◆ **Records supplied**:

*** Begin section ***

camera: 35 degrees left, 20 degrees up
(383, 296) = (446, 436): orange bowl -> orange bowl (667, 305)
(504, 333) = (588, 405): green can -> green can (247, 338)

*** End section ***
*** Begin section ***

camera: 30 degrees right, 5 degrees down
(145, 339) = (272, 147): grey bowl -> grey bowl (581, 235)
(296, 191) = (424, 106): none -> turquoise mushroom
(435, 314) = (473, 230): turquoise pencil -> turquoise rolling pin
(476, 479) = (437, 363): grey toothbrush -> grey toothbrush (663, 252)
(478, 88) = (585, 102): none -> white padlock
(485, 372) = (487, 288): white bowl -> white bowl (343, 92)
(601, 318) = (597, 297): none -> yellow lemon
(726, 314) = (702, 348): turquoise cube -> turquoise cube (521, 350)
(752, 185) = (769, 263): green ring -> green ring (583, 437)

*** End section ***

◆ **Work item**:
Please make an exact copy of the lines above from the line with "(601, 318) = (597, 297): none -> yellow lemon" through the line with "(752, 185) = (769, 263): green", both ends included.

◆ **Task solution**:
(601, 318) = (597, 297): none -> yellow lemon
(726, 314) = (702, 348): turquoise cube -> turquoise cube (521, 350)
(752, 185) = (769, 263): green ring -> green ring (583, 437)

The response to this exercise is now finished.